- Opening Delimiter -
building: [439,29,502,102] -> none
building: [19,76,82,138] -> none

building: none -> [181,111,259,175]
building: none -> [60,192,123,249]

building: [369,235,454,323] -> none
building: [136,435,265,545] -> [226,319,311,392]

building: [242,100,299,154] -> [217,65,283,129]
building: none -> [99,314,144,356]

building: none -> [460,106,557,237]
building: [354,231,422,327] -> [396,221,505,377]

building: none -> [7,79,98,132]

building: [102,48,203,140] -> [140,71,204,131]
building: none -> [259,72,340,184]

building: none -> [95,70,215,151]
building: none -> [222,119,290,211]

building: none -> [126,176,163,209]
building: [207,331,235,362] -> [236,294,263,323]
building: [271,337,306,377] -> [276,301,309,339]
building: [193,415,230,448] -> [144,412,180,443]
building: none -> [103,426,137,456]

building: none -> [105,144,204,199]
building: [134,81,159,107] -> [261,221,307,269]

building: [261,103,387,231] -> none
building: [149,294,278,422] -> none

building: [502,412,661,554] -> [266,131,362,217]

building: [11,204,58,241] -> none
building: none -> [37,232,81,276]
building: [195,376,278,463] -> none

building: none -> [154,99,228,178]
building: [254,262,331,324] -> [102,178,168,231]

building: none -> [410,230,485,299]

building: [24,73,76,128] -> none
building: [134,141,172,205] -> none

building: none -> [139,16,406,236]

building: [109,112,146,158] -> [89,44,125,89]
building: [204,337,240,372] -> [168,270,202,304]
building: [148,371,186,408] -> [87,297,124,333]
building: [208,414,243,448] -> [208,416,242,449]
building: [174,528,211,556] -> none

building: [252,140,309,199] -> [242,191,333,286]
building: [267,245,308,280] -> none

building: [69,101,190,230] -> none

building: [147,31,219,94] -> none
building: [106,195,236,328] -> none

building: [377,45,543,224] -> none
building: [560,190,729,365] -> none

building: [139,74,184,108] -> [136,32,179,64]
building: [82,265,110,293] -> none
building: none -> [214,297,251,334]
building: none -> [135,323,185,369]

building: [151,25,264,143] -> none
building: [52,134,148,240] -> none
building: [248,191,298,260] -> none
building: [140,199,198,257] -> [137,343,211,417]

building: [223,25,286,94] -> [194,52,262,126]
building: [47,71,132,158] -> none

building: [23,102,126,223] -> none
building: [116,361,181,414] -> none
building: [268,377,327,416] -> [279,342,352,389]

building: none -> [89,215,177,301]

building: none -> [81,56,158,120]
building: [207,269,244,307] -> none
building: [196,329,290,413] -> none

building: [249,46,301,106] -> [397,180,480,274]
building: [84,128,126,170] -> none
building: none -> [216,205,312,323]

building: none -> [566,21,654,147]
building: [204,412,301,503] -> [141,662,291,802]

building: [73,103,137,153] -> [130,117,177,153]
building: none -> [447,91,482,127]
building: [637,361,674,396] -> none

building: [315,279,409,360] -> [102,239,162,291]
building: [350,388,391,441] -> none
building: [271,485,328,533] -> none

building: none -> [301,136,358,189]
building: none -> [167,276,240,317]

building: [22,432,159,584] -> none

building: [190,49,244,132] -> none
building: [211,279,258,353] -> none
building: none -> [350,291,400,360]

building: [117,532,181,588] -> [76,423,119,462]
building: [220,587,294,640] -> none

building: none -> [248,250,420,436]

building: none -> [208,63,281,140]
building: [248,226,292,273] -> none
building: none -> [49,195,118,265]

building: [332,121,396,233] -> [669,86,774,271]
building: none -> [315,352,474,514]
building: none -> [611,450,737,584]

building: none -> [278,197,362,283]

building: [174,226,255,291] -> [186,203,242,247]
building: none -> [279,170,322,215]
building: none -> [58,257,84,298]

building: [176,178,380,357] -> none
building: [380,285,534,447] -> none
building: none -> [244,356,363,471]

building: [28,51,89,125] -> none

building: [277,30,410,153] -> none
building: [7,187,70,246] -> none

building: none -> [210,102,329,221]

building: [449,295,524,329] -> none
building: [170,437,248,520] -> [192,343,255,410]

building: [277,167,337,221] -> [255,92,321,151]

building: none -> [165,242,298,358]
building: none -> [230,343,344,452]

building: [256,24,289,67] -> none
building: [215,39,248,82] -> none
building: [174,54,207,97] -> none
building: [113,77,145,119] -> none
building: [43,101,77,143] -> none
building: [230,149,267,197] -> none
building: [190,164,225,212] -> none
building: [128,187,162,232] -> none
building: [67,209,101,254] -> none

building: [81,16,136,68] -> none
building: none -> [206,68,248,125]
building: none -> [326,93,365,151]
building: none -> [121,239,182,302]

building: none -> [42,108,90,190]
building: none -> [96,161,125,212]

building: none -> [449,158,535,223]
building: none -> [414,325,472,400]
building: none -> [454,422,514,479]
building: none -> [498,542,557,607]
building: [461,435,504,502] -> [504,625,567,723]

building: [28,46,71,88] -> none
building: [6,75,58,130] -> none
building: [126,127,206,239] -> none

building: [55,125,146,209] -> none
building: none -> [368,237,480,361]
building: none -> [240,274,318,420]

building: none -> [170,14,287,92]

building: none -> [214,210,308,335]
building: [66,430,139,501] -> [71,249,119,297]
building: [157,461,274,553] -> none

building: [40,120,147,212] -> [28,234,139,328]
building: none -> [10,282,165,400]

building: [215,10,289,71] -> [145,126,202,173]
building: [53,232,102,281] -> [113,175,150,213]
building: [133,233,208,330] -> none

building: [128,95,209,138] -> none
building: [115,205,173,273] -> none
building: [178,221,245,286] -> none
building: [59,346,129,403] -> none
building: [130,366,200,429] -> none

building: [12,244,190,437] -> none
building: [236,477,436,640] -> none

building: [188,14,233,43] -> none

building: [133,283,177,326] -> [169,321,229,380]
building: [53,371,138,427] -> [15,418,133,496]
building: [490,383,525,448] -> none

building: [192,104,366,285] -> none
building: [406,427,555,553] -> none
- Closing Delimiter -
Reproduce only the lines above spanning from the line containing "building: none -> [259,72,340,184]" through the line containing "building: [193,415,230,448] ->", word for word.

building: none -> [259,72,340,184]

building: none -> [95,70,215,151]
building: none -> [222,119,290,211]

building: none -> [126,176,163,209]
building: [207,331,235,362] -> [236,294,263,323]
building: [271,337,306,377] -> [276,301,309,339]
building: [193,415,230,448] -> [144,412,180,443]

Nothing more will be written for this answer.